─── Information supplied

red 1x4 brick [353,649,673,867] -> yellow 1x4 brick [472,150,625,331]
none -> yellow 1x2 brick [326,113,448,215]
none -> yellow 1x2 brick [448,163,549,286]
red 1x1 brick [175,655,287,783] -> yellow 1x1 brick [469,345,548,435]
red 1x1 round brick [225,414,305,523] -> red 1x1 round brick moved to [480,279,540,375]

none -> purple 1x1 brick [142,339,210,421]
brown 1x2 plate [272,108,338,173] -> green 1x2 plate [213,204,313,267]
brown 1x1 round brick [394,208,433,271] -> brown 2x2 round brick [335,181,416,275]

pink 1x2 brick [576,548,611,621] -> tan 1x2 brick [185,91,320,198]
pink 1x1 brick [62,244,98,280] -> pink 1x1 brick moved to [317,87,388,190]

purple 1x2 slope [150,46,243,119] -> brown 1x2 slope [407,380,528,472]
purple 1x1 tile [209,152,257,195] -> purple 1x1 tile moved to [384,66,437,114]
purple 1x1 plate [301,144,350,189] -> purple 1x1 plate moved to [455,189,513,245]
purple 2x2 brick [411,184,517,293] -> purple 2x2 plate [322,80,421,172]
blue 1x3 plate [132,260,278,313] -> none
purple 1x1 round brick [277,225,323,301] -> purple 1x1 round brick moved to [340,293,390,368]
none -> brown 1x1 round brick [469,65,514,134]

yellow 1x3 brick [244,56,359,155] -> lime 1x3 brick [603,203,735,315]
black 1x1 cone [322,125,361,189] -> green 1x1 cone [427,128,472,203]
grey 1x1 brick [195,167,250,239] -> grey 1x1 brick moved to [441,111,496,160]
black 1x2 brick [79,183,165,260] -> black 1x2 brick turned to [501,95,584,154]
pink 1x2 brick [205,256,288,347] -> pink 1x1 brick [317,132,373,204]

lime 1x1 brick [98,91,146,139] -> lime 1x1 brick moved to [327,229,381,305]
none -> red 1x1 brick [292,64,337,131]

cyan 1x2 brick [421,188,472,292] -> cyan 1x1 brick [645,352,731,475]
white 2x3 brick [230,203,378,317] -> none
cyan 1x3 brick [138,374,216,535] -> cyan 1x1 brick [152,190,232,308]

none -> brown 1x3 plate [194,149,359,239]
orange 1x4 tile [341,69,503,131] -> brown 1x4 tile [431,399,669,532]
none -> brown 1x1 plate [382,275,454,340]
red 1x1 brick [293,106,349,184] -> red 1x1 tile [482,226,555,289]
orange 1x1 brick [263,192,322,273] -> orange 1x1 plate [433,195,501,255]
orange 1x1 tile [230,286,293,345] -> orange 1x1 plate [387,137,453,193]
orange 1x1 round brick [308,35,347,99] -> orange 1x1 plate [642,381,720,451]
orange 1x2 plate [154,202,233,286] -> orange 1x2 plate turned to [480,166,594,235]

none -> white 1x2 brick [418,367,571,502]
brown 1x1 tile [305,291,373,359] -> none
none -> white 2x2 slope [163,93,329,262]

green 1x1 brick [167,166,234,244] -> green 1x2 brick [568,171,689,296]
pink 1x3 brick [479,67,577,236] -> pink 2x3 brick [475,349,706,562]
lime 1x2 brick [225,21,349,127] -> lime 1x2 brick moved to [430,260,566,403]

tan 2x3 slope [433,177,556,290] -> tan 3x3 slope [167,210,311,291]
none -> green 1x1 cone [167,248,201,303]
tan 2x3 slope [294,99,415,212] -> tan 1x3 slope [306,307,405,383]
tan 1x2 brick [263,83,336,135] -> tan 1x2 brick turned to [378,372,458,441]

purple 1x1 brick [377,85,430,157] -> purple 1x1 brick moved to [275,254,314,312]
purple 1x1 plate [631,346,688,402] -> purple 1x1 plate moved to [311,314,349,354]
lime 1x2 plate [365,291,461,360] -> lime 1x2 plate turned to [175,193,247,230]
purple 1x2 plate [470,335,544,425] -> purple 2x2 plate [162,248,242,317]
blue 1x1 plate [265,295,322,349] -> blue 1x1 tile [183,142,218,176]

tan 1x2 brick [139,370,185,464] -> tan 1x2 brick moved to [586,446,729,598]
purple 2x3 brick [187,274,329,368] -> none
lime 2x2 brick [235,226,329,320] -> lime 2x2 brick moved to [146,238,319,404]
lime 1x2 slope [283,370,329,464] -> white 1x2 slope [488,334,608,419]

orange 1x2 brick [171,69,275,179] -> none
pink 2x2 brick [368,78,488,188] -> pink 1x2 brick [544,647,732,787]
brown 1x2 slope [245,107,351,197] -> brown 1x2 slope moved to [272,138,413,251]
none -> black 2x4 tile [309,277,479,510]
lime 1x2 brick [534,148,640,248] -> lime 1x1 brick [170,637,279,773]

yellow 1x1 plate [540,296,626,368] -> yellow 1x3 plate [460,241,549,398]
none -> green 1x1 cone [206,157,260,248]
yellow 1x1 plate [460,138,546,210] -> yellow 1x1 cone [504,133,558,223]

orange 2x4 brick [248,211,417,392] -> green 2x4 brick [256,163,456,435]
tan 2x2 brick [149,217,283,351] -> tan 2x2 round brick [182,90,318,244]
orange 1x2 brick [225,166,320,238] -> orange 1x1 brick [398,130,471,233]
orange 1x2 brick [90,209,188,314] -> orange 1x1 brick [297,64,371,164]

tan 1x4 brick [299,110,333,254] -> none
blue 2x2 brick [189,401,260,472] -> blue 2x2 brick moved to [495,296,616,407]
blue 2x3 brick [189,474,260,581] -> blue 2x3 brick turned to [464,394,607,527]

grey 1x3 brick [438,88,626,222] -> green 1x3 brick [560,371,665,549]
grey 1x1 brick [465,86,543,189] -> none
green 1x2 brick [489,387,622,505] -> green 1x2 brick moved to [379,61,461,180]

──────

* **How to complete this task**:
Would you write out all of the data exactly as given?

* **Response**:
red 1x4 brick [353,649,673,867] -> yellow 1x4 brick [472,150,625,331]
none -> yellow 1x2 brick [326,113,448,215]
none -> yellow 1x2 brick [448,163,549,286]
red 1x1 brick [175,655,287,783] -> yellow 1x1 brick [469,345,548,435]
red 1x1 round brick [225,414,305,523] -> red 1x1 round brick moved to [480,279,540,375]

none -> purple 1x1 brick [142,339,210,421]
brown 1x2 plate [272,108,338,173] -> green 1x2 plate [213,204,313,267]
brown 1x1 round brick [394,208,433,271] -> brown 2x2 round brick [335,181,416,275]

pink 1x2 brick [576,548,611,621] -> tan 1x2 brick [185,91,320,198]
pink 1x1 brick [62,244,98,280] -> pink 1x1 brick moved to [317,87,388,190]

purple 1x2 slope [150,46,243,119] -> brown 1x2 slope [407,380,528,472]
purple 1x1 tile [209,152,257,195] -> purple 1x1 tile moved to [384,66,437,114]
purple 1x1 plate [301,144,350,189] -> purple 1x1 plate moved to [455,189,513,245]
purple 2x2 brick [411,184,517,293] -> purple 2x2 plate [322,80,421,172]
blue 1x3 plate [132,260,278,313] -> none
purple 1x1 round brick [277,225,323,301] -> purple 1x1 round brick moved to [340,293,390,368]
none -> brown 1x1 round brick [469,65,514,134]

yellow 1x3 brick [244,56,359,155] -> lime 1x3 brick [603,203,735,315]
black 1x1 cone [322,125,361,189] -> green 1x1 cone [427,128,472,203]
grey 1x1 brick [195,167,250,239] -> grey 1x1 brick moved to [441,111,496,160]
black 1x2 brick [79,183,165,260] -> black 1x2 brick turned to [501,95,584,154]
pink 1x2 brick [205,256,288,347] -> pink 1x1 brick [317,132,373,204]

lime 1x1 brick [98,91,146,139] -> lime 1x1 brick moved to [327,229,381,305]
none -> red 1x1 brick [292,64,337,131]

cyan 1x2 brick [421,188,472,292] -> cyan 1x1 brick [645,352,731,475]
white 2x3 brick [230,203,378,317] -> none
cyan 1x3 brick [138,374,216,535] -> cyan 1x1 brick [152,190,232,308]

none -> brown 1x3 plate [194,149,359,239]
orange 1x4 tile [341,69,503,131] -> brown 1x4 tile [431,399,669,532]
none -> brown 1x1 plate [382,275,454,340]
red 1x1 brick [293,106,349,184] -> red 1x1 tile [482,226,555,289]
orange 1x1 brick [263,192,322,273] -> orange 1x1 plate [433,195,501,255]
orange 1x1 tile [230,286,293,345] -> orange 1x1 plate [387,137,453,193]
orange 1x1 round brick [308,35,347,99] -> orange 1x1 plate [642,381,720,451]
orange 1x2 plate [154,202,233,286] -> orange 1x2 plate turned to [480,166,594,235]

none -> white 1x2 brick [418,367,571,502]
brown 1x1 tile [305,291,373,359] -> none
none -> white 2x2 slope [163,93,329,262]

green 1x1 brick [167,166,234,244] -> green 1x2 brick [568,171,689,296]
pink 1x3 brick [479,67,577,236] -> pink 2x3 brick [475,349,706,562]
lime 1x2 brick [225,21,349,127] -> lime 1x2 brick moved to [430,260,566,403]

tan 2x3 slope [433,177,556,290] -> tan 3x3 slope [167,210,311,291]
none -> green 1x1 cone [167,248,201,303]
tan 2x3 slope [294,99,415,212] -> tan 1x3 slope [306,307,405,383]
tan 1x2 brick [263,83,336,135] -> tan 1x2 brick turned to [378,372,458,441]

purple 1x1 brick [377,85,430,157] -> purple 1x1 brick moved to [275,254,314,312]
purple 1x1 plate [631,346,688,402] -> purple 1x1 plate moved to [311,314,349,354]
lime 1x2 plate [365,291,461,360] -> lime 1x2 plate turned to [175,193,247,230]
purple 1x2 plate [470,335,544,425] -> purple 2x2 plate [162,248,242,317]
blue 1x1 plate [265,295,322,349] -> blue 1x1 tile [183,142,218,176]

tan 1x2 brick [139,370,185,464] -> tan 1x2 brick moved to [586,446,729,598]
purple 2x3 brick [187,274,329,368] -> none
lime 2x2 brick [235,226,329,320] -> lime 2x2 brick moved to [146,238,319,404]
lime 1x2 slope [283,370,329,464] -> white 1x2 slope [488,334,608,419]

orange 1x2 brick [171,69,275,179] -> none
pink 2x2 brick [368,78,488,188] -> pink 1x2 brick [544,647,732,787]
brown 1x2 slope [245,107,351,197] -> brown 1x2 slope moved to [272,138,413,251]
none -> black 2x4 tile [309,277,479,510]
lime 1x2 brick [534,148,640,248] -> lime 1x1 brick [170,637,279,773]

yellow 1x1 plate [540,296,626,368] -> yellow 1x3 plate [460,241,549,398]
none -> green 1x1 cone [206,157,260,248]
yellow 1x1 plate [460,138,546,210] -> yellow 1x1 cone [504,133,558,223]

orange 2x4 brick [248,211,417,392] -> green 2x4 brick [256,163,456,435]
tan 2x2 brick [149,217,283,351] -> tan 2x2 round brick [182,90,318,244]
orange 1x2 brick [225,166,320,238] -> orange 1x1 brick [398,130,471,233]
orange 1x2 brick [90,209,188,314] -> orange 1x1 brick [297,64,371,164]

tan 1x4 brick [299,110,333,254] -> none
blue 2x2 brick [189,401,260,472] -> blue 2x2 brick moved to [495,296,616,407]
blue 2x3 brick [189,474,260,581] -> blue 2x3 brick turned to [464,394,607,527]

grey 1x3 brick [438,88,626,222] -> green 1x3 brick [560,371,665,549]
grey 1x1 brick [465,86,543,189] -> none
green 1x2 brick [489,387,622,505] -> green 1x2 brick moved to [379,61,461,180]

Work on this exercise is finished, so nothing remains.